[Image sets with object changes]

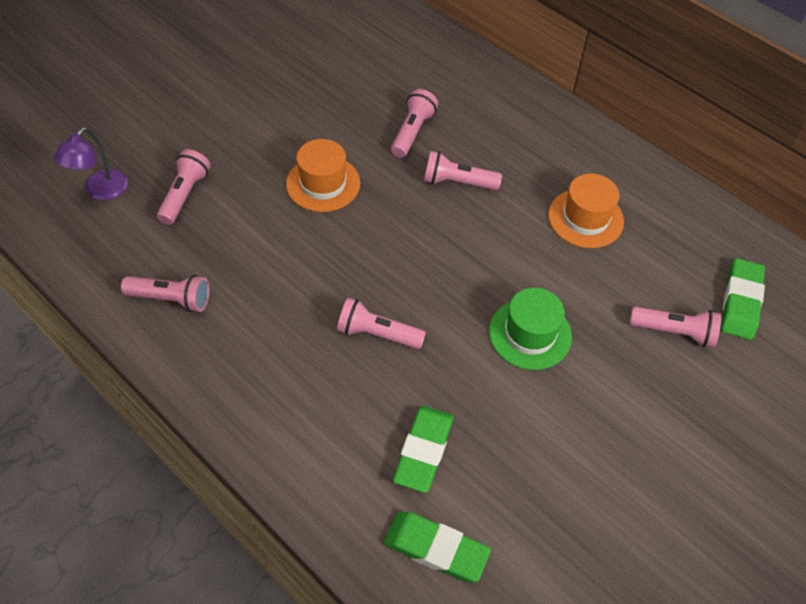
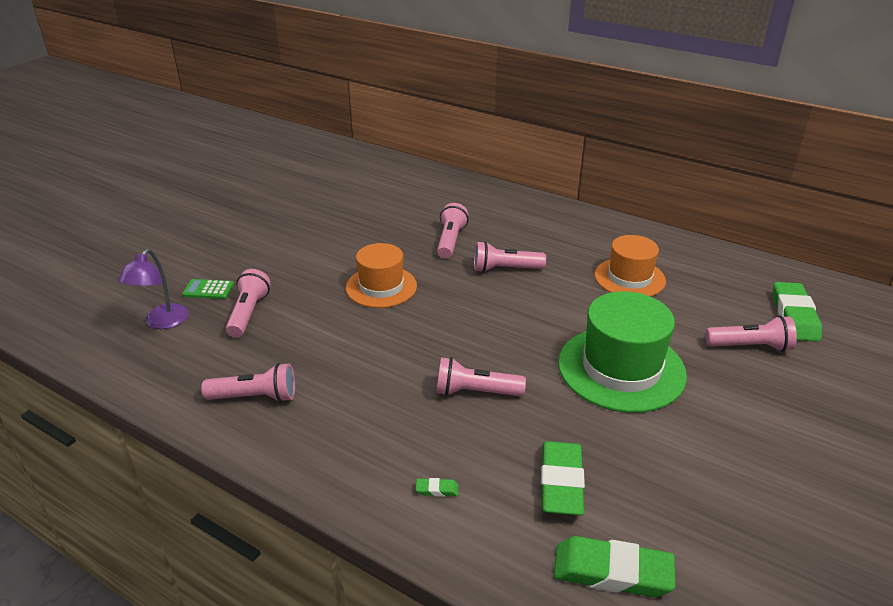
camera: 10 degrees left, 20 degrees down
(151, 156) = (208, 290): none -> green calculator
(309, 434) = (437, 490): none -> green eraser
(530, 334) = (621, 368): green hat -> green hat, size x1.53

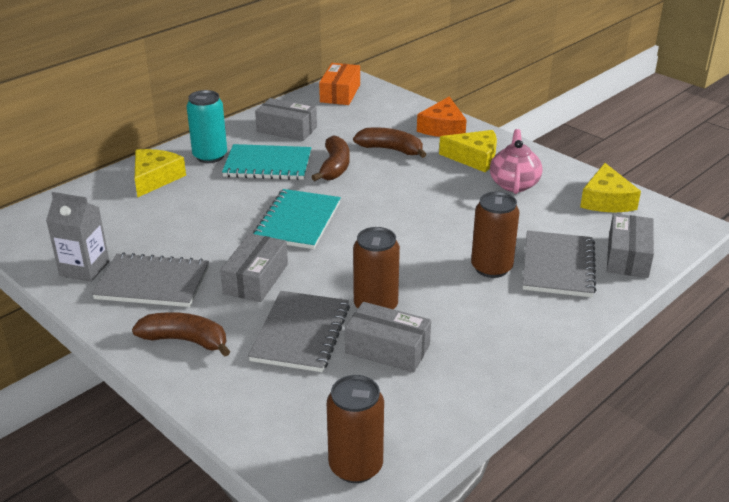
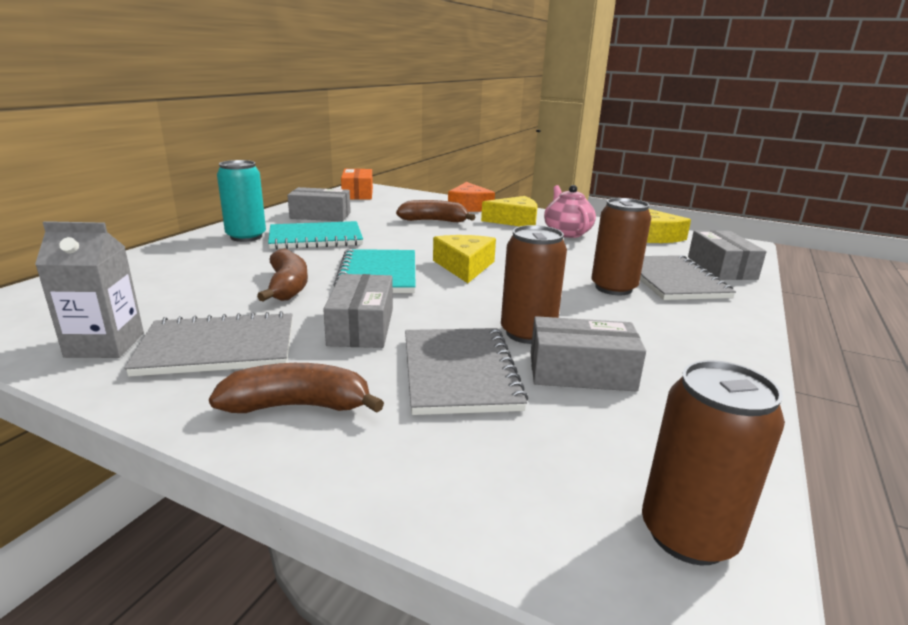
camera: 20 degrees left, 10 degrees down
(155, 178) = (186, 256): yellow cheese -> yellow cheese (464, 266)
(334, 167) = (388, 235): brown banana -> brown banana (288, 286)

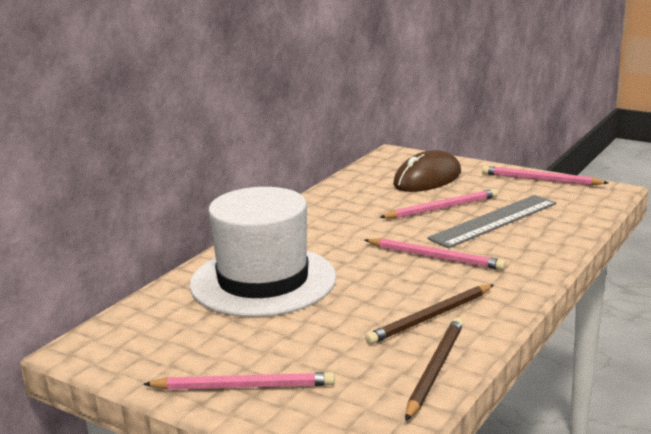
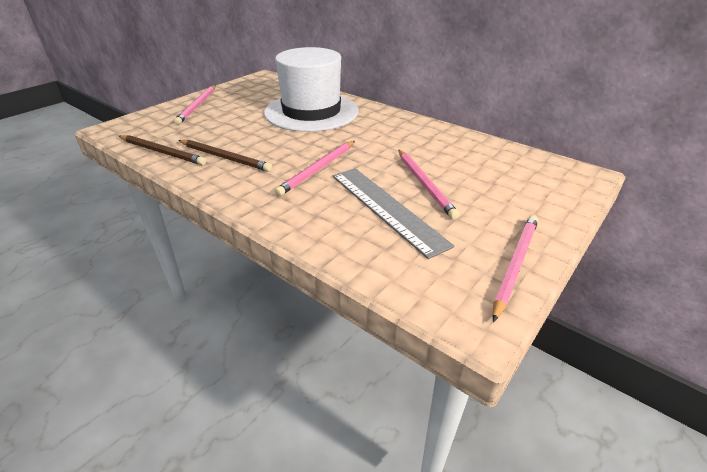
camera: 95 degrees right, 15 degrees up
(427, 179) = (508, 186): brown mouse -> none
(431, 317) = (225, 157): brown pencil -> brown pencil turned 150 degrees clockwise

> What you need to do: Could you output the lines above exactly, with no pictures included?

> Output for this exercise:
camera: 10 degrees left, 20 degrees down
(151, 156) = (208, 290): none -> green calculator
(309, 434) = (437, 490): none -> green eraser
(530, 334) = (621, 368): green hat -> green hat, size x1.53

camera: 20 degrees left, 10 degrees down
(155, 178) = (186, 256): yellow cheese -> yellow cheese (464, 266)
(334, 167) = (388, 235): brown banana -> brown banana (288, 286)

camera: 95 degrees right, 15 degrees up
(427, 179) = (508, 186): brown mouse -> none
(431, 317) = (225, 157): brown pencil -> brown pencil turned 150 degrees clockwise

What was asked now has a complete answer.